▶ **Your goal**
Go line by line through the entries and show those that hold the string "green".

▶ **Provided information**

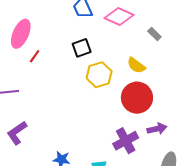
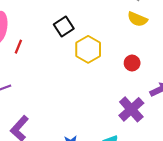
yellow semicircle: (136, 65) -> (137, 19), moved
red circle: (137, 98) -> (132, 63), size x0.5

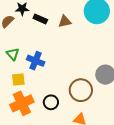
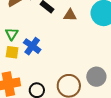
yellow square: (18, 80) -> (12, 52), moved

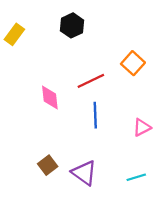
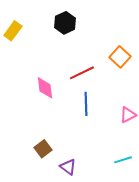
purple triangle: (84, 173) -> (68, 167), moved, size x0.7

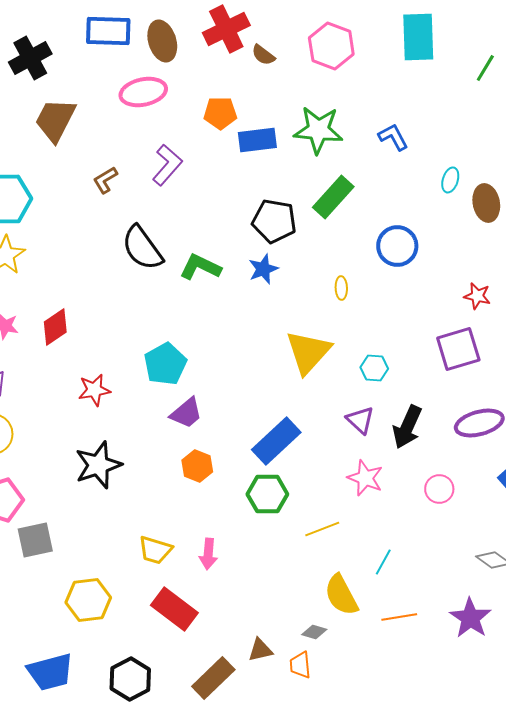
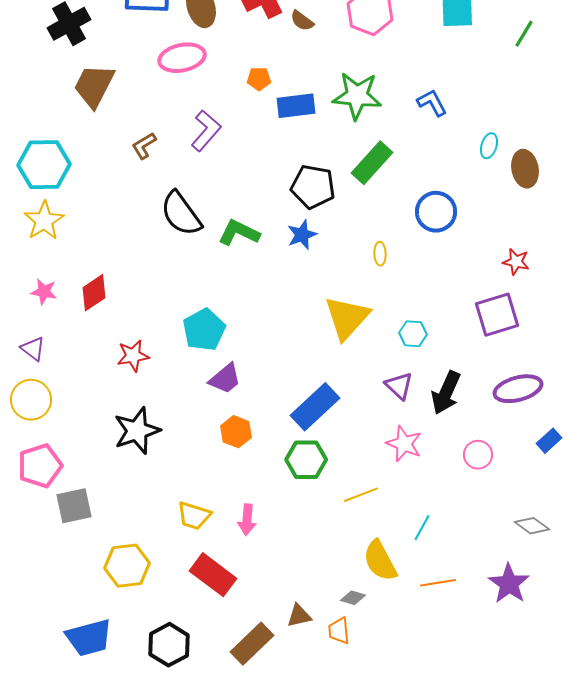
orange pentagon: (220, 113) -> (259, 79), size x0.7

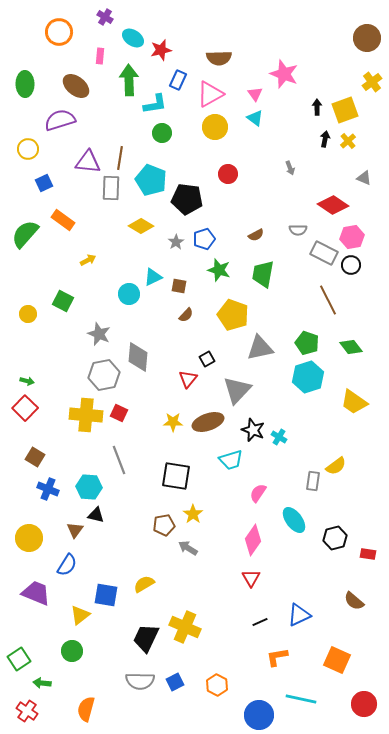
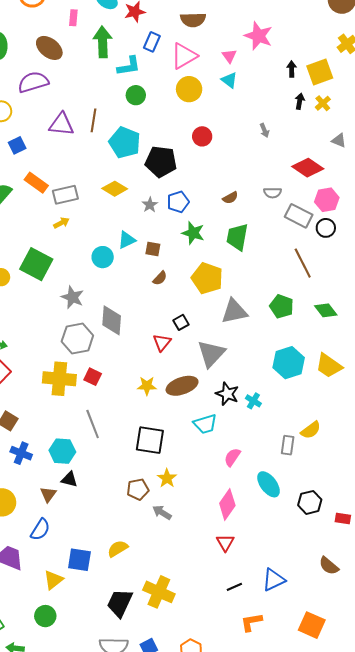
gray rectangle: (111, 188) -> (65, 195), moved, turned 75
green square: (63, 301) -> (36, 264), size x1.5
cyan hexagon: (308, 377) -> (289, 363), moved

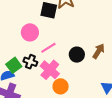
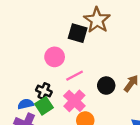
black cross: (30, 62) -> (44, 91), moved
green square: (14, 65) -> (44, 106), moved

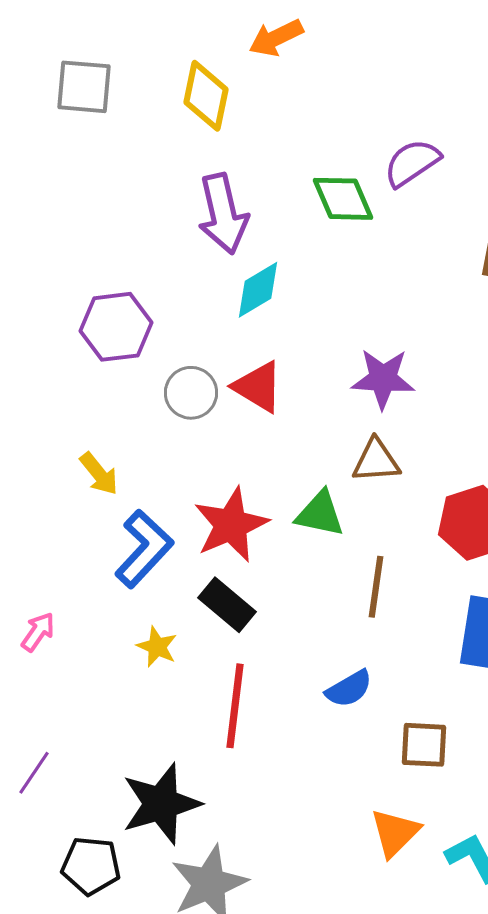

▶ **Exercise solution**
green square: (63, 301) -> (36, 264), size x1.5
green square: (14, 65) -> (44, 106), moved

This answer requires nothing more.